Exercise description:
The answer is a stretch of the material below, returned exactly: the line containing "pink 1x3 brick [249,262,455,455] -> none", the line containing "cyan 1x4 brick [267,208,489,318]", and all lines between.

*** Given records ***

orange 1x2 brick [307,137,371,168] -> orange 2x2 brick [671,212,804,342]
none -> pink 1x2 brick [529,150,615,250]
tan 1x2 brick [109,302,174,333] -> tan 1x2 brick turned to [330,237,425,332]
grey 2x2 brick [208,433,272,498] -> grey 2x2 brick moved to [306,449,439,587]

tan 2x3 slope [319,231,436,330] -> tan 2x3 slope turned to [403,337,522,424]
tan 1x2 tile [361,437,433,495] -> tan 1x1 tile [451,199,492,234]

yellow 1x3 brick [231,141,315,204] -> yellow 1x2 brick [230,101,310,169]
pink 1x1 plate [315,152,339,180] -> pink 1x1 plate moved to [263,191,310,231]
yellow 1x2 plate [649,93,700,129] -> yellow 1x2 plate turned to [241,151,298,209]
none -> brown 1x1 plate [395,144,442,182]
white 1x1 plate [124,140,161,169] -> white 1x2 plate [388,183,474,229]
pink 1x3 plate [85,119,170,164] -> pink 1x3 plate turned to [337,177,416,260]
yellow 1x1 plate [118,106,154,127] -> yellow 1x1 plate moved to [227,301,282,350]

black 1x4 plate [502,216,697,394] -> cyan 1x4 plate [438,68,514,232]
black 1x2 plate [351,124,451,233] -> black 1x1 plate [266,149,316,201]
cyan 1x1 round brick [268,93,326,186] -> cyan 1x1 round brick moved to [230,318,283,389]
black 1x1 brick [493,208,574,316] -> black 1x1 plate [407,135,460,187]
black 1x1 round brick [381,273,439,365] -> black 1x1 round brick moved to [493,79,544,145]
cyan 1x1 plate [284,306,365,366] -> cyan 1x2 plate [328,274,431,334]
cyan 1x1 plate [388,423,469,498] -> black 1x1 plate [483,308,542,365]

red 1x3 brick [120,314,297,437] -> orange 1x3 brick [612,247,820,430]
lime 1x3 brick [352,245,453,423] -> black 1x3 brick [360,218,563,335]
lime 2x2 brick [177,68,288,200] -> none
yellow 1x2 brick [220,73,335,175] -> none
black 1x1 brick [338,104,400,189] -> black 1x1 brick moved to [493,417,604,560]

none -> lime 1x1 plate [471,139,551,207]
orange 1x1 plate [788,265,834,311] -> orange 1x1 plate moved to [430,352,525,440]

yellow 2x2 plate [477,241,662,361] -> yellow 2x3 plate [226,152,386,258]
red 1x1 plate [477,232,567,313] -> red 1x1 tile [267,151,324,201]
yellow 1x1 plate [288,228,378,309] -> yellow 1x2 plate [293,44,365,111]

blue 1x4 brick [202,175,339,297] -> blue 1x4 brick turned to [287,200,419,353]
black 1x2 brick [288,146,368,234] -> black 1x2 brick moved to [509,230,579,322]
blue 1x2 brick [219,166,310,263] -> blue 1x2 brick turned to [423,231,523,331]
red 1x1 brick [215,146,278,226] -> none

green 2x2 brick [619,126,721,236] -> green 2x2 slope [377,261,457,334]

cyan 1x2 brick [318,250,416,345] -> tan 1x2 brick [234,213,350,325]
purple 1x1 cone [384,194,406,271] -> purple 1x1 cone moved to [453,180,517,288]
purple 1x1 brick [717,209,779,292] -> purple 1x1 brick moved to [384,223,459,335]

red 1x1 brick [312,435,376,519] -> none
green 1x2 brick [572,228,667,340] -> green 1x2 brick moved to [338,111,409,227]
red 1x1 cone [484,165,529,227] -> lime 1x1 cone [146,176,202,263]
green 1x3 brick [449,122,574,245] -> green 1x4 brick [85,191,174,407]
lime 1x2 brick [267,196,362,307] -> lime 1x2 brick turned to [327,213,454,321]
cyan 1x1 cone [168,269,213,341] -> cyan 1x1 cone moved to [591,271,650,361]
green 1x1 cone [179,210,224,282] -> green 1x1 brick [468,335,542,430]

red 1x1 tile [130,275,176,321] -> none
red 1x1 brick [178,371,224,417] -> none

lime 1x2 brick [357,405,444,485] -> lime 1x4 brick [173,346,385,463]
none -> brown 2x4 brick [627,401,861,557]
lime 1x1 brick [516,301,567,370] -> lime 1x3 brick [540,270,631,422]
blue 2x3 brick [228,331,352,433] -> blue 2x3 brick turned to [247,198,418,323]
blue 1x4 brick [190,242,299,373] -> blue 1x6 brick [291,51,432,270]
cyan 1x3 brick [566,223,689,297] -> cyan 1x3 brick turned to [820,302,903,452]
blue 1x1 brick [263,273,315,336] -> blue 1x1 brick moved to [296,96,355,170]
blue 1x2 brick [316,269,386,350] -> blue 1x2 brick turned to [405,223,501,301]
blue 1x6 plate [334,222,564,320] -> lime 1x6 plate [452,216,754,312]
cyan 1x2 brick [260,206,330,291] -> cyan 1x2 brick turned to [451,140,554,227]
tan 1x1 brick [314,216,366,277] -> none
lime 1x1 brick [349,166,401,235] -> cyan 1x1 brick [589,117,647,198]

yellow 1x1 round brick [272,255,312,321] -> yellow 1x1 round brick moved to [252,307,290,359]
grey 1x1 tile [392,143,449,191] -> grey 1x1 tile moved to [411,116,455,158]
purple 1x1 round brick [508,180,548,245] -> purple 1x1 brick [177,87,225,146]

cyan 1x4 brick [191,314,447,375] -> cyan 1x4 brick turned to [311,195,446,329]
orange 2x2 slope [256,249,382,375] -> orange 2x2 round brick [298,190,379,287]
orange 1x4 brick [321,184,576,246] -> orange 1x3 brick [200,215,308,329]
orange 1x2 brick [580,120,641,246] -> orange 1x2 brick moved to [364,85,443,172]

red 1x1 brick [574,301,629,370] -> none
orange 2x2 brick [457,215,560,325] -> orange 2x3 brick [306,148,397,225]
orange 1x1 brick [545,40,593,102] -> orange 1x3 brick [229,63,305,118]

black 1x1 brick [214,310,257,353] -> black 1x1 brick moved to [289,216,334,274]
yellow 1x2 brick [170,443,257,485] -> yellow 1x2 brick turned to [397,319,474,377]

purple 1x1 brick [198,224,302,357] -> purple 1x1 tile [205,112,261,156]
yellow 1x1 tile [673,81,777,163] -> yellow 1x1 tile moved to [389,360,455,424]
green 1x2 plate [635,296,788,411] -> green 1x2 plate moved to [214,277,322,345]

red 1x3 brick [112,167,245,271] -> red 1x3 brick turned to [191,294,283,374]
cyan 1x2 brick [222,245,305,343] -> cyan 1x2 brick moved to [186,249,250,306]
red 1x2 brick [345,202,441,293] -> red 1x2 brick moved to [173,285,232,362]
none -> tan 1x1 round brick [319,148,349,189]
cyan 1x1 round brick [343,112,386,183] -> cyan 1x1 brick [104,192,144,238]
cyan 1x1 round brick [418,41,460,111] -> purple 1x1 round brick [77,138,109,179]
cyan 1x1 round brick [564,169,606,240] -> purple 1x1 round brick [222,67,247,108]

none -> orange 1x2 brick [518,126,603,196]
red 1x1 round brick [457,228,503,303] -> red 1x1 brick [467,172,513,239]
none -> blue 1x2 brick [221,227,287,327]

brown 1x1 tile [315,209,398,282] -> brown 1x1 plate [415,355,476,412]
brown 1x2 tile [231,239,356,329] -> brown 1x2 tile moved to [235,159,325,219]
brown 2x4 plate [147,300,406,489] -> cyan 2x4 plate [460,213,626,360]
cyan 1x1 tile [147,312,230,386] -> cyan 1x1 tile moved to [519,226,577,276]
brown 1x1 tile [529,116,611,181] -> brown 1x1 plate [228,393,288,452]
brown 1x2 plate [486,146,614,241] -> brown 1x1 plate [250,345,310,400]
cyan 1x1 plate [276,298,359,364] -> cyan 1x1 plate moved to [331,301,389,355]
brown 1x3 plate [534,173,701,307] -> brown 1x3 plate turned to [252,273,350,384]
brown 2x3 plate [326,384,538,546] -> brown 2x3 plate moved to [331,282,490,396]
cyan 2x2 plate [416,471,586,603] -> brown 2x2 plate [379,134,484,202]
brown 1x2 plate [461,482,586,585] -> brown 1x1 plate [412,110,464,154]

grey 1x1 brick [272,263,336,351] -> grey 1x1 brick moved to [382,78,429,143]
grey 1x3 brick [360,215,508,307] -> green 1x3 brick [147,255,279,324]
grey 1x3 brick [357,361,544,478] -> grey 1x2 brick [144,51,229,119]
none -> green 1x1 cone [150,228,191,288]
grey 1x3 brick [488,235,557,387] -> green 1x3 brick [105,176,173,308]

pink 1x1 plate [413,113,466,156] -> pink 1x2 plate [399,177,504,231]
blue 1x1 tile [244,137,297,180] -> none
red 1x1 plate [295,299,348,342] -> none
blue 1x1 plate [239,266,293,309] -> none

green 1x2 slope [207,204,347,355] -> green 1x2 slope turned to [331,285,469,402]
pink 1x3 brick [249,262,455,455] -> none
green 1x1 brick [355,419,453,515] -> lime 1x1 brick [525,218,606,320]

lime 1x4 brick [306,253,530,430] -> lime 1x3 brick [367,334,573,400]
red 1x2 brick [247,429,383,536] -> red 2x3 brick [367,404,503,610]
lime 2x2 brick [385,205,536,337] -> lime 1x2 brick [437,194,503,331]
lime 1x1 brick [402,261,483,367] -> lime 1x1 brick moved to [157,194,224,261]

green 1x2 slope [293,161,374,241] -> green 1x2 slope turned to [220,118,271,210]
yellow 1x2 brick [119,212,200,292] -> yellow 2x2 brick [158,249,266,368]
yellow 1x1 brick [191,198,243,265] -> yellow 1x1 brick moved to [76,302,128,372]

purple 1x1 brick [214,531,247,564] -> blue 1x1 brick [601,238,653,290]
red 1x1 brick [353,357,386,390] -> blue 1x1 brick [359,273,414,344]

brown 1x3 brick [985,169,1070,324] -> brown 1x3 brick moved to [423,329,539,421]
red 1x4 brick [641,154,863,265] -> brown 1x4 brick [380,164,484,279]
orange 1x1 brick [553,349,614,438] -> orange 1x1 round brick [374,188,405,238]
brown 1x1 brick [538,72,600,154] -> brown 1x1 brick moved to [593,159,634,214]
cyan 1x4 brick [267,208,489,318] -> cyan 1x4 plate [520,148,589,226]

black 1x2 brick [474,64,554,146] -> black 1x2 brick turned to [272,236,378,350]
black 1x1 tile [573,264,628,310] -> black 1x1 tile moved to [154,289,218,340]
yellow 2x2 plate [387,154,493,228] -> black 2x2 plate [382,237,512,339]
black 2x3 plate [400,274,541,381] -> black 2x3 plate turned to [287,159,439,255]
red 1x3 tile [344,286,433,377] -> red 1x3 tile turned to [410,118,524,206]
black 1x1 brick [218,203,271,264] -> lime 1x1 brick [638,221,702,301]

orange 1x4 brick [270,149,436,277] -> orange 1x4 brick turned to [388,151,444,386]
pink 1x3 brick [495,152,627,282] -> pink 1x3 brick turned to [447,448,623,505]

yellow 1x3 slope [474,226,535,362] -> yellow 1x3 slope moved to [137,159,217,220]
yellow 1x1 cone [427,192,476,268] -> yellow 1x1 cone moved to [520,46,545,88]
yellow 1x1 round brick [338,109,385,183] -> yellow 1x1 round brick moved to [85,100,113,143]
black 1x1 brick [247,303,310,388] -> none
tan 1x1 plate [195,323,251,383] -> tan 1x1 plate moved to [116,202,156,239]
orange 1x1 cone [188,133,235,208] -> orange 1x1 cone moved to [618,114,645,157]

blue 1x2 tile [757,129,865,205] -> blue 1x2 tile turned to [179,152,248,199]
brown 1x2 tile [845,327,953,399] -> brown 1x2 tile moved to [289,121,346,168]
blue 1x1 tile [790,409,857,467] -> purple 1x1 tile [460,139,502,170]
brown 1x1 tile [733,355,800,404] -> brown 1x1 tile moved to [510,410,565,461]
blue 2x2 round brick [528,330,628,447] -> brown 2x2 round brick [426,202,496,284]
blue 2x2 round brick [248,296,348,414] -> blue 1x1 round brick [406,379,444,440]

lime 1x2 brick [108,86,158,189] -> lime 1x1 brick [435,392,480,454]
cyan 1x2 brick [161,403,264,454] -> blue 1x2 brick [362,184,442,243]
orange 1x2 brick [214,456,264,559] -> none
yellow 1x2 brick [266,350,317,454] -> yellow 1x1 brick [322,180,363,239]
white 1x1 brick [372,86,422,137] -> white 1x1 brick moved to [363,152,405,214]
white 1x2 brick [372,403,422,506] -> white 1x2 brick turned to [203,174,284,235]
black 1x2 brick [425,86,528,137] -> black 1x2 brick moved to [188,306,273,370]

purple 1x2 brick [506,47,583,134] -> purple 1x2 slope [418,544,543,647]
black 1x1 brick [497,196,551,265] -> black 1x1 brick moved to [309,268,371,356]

***

Answer below:
pink 1x3 brick [249,262,455,455] -> none
green 1x1 brick [355,419,453,515] -> lime 1x1 brick [525,218,606,320]

lime 1x4 brick [306,253,530,430] -> lime 1x3 brick [367,334,573,400]
red 1x2 brick [247,429,383,536] -> red 2x3 brick [367,404,503,610]
lime 2x2 brick [385,205,536,337] -> lime 1x2 brick [437,194,503,331]
lime 1x1 brick [402,261,483,367] -> lime 1x1 brick moved to [157,194,224,261]

green 1x2 slope [293,161,374,241] -> green 1x2 slope turned to [220,118,271,210]
yellow 1x2 brick [119,212,200,292] -> yellow 2x2 brick [158,249,266,368]
yellow 1x1 brick [191,198,243,265] -> yellow 1x1 brick moved to [76,302,128,372]

purple 1x1 brick [214,531,247,564] -> blue 1x1 brick [601,238,653,290]
red 1x1 brick [353,357,386,390] -> blue 1x1 brick [359,273,414,344]

brown 1x3 brick [985,169,1070,324] -> brown 1x3 brick moved to [423,329,539,421]
red 1x4 brick [641,154,863,265] -> brown 1x4 brick [380,164,484,279]
orange 1x1 brick [553,349,614,438] -> orange 1x1 round brick [374,188,405,238]
brown 1x1 brick [538,72,600,154] -> brown 1x1 brick moved to [593,159,634,214]
cyan 1x4 brick [267,208,489,318] -> cyan 1x4 plate [520,148,589,226]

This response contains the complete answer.